Task brief
The answer is to be the data that follows, transcribed exactly, minus its pictures.

:: Supplied material

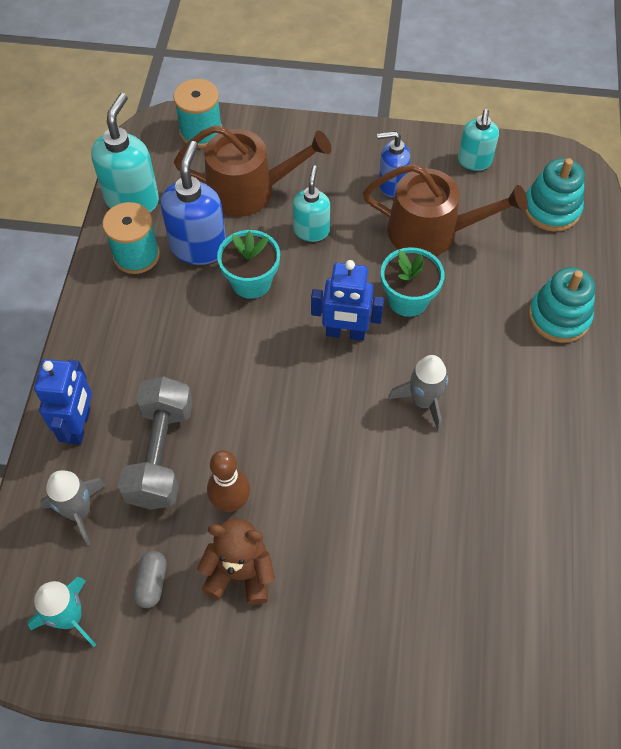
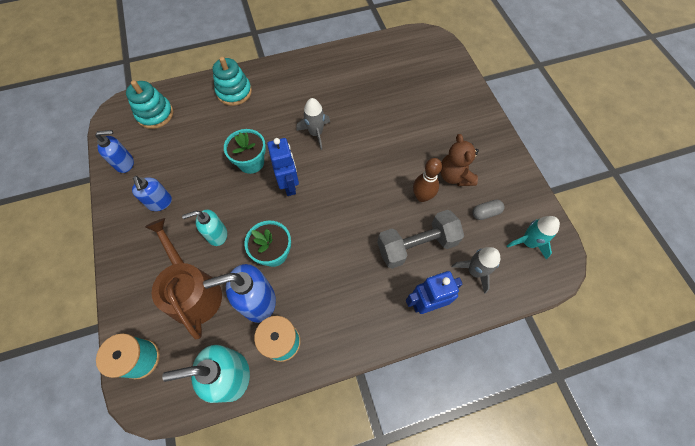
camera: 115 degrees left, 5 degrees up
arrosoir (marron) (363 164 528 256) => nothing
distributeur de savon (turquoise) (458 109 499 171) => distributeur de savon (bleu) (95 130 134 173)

::::

Problem solution
camera: 115 degrees left, 5 degrees up
arrosoir (marron) (363 164 528 256) => nothing
distributeur de savon (turquoise) (458 109 499 171) => distributeur de savon (bleu) (95 130 134 173)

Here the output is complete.